** Opening Extracted information block **
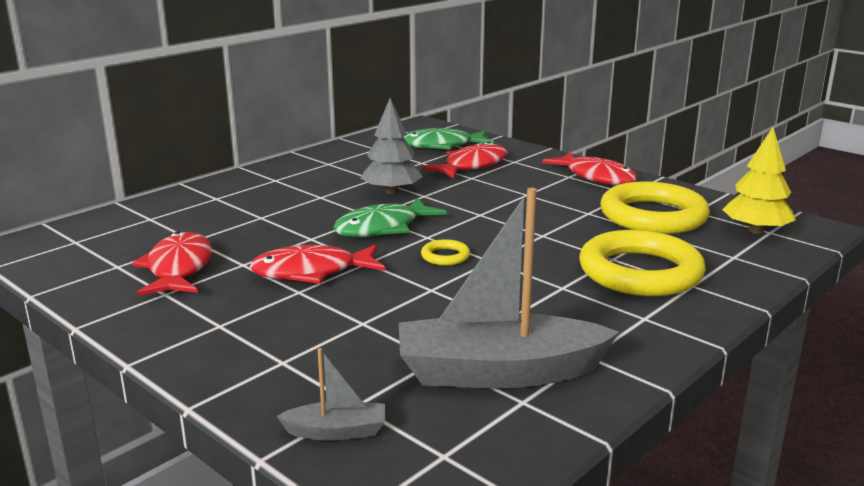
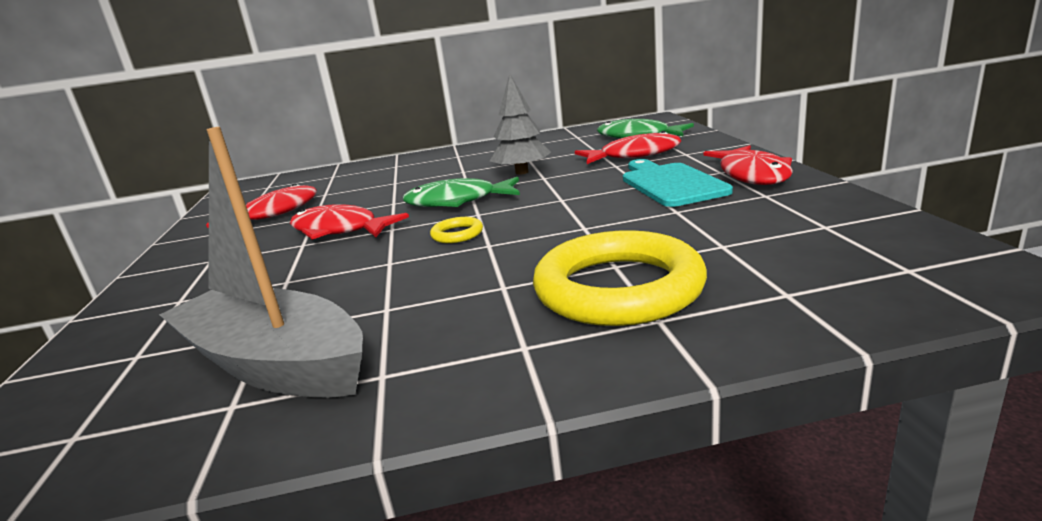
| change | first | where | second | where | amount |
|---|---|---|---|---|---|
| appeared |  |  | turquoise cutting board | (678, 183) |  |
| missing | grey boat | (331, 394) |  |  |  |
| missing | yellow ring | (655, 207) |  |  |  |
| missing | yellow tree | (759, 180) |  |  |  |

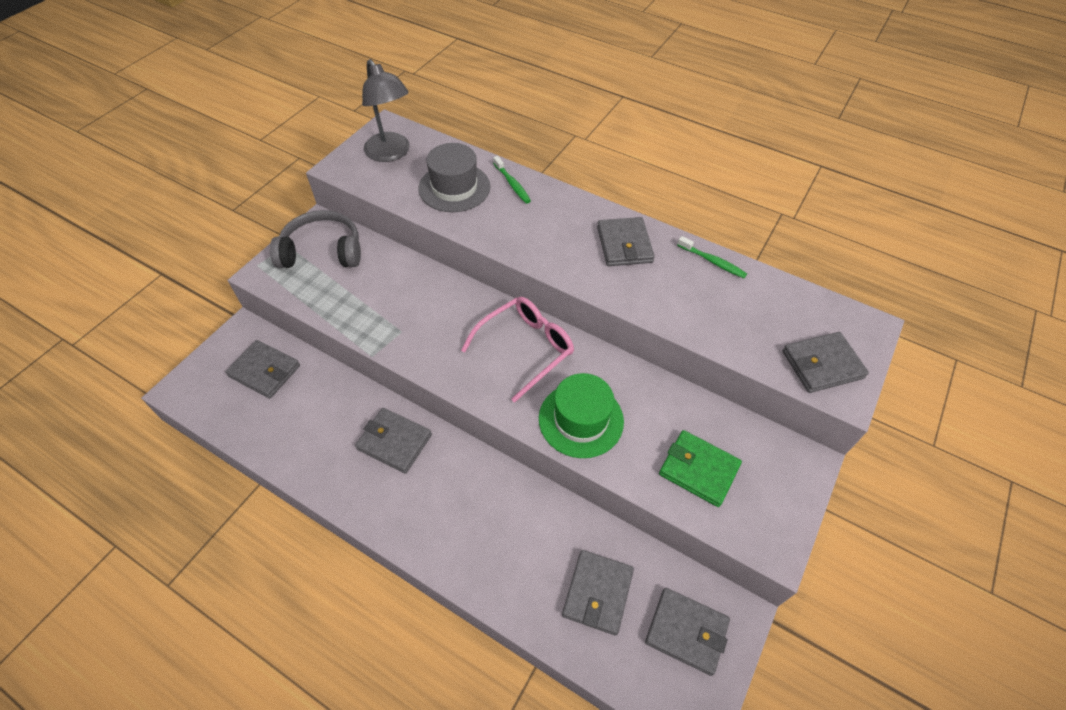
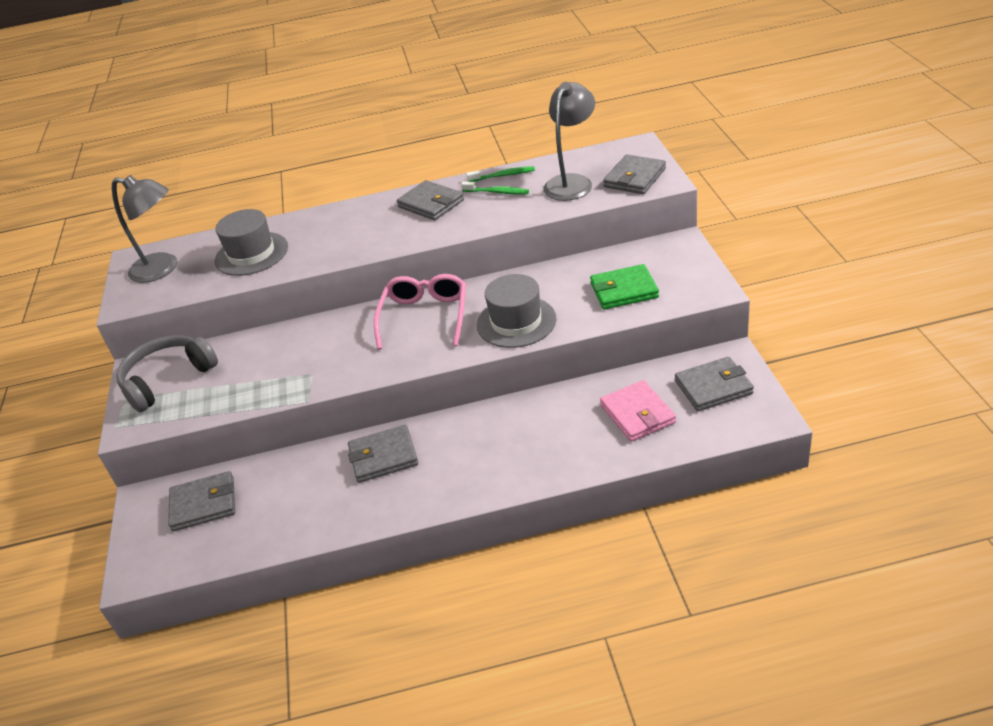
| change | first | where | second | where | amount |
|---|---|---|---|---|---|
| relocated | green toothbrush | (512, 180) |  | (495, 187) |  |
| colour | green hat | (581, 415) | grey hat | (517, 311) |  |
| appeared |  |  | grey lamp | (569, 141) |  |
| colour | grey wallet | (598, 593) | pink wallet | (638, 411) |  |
** Closing Extracted information block **
** Opening Extracted information block **
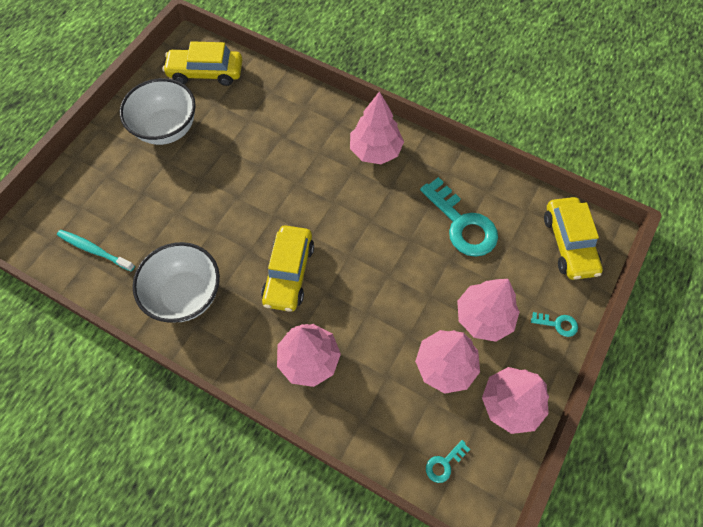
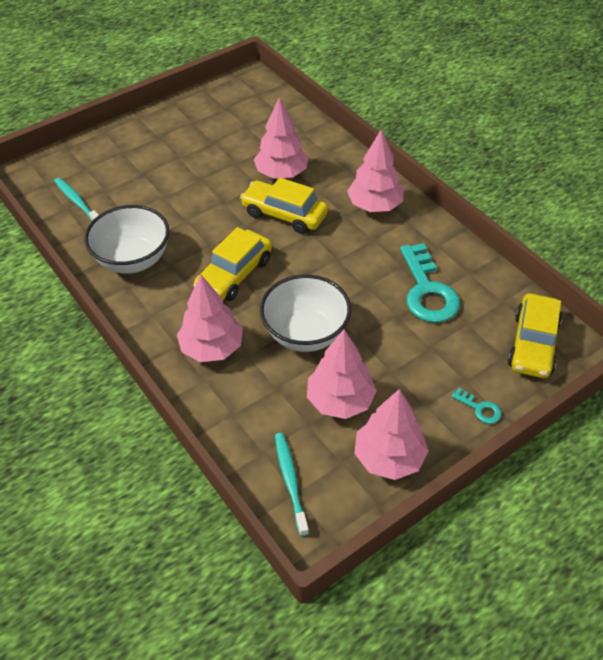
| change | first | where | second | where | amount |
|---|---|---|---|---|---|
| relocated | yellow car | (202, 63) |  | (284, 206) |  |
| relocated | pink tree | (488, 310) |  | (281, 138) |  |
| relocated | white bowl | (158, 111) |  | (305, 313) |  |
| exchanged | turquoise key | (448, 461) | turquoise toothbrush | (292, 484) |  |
** Closing Extracted information block **
# [What is expected]
Every line above from the line with "missing | grey" to the line with "yellow ring |", both included, must be reproduced exactly, and no other line may appear.

# [Result of this exercise]
| missing | grey boat | (331, 394) |  |  |  |
| missing | yellow ring | (655, 207) |  |  |  |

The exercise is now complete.